Material provided:
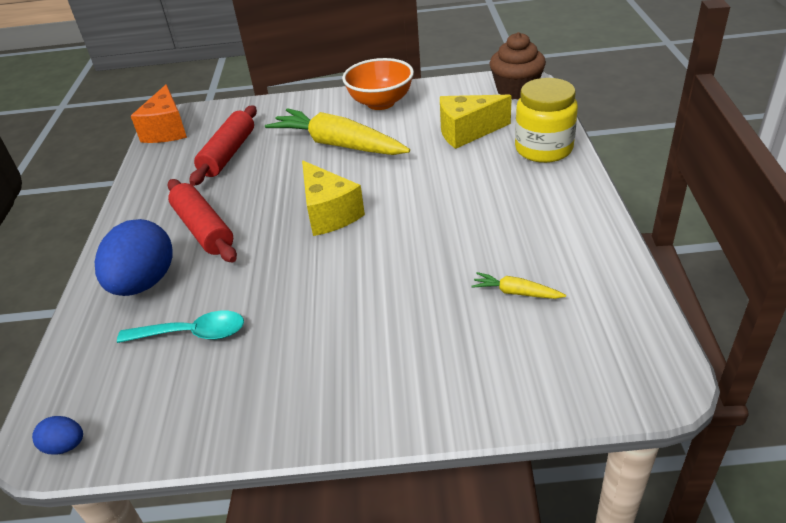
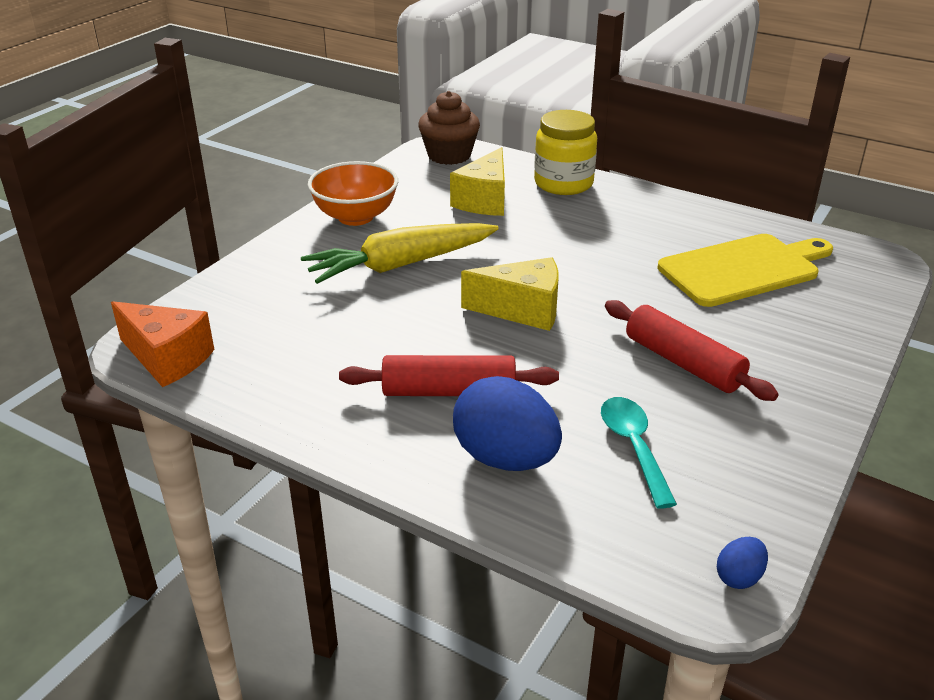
camera: 60 degrees left, 5 degrees down
(192, 333) = (633, 447): turquoise spoon -> turquoise spoon turned 45 degrees counterclockwise
(228, 154) = (307, 332): red rolling pin -> red rolling pin (683, 363)
(516, 292) = (743, 269): yellow carrot -> yellow cutting board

Problem to solve: Find each line in the listing above that contains "degrees", and copy that line.

Output of the task:
camera: 60 degrees left, 5 degrees down
(192, 333) = (633, 447): turquoise spoon -> turquoise spoon turned 45 degrees counterclockwise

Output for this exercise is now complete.